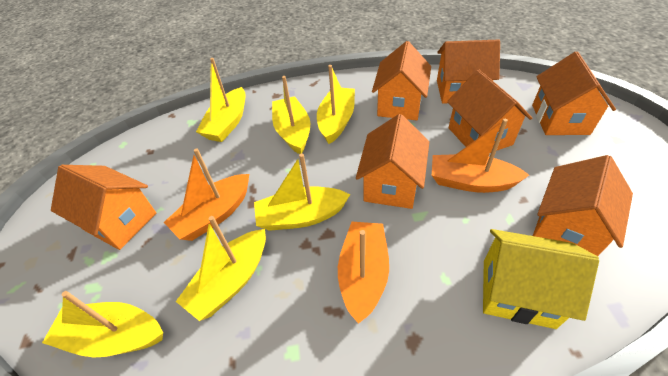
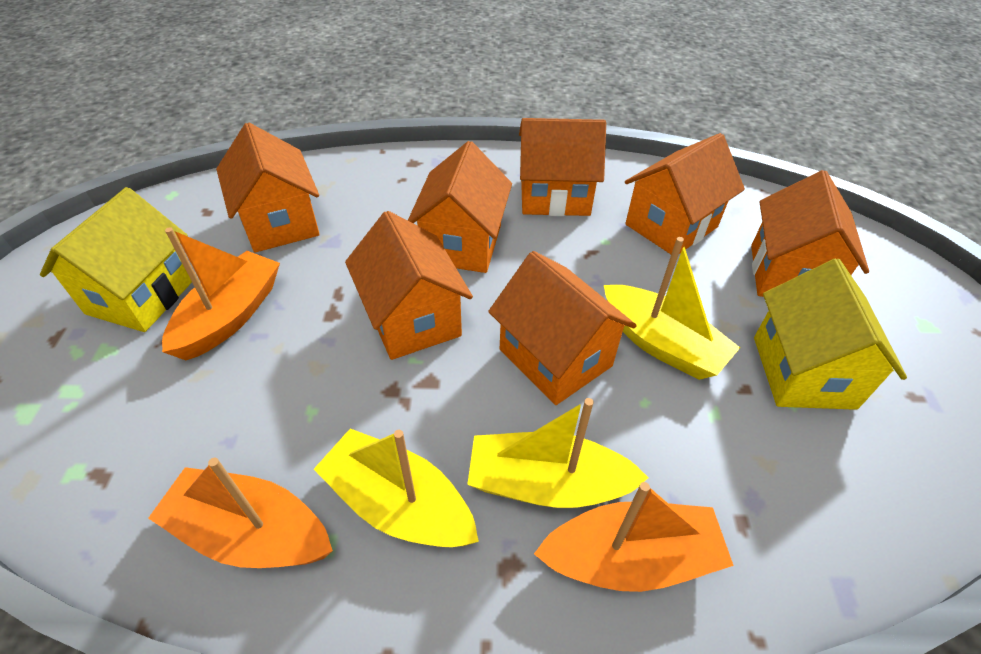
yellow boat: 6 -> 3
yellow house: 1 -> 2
--
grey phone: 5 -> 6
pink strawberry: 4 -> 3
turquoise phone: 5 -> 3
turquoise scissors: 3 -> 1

**WHAT IS EXPECTED:**
Tally the lines of the material above that include the string "turquoise", then give only the tally.

**WRITTEN SOLUTION:**
2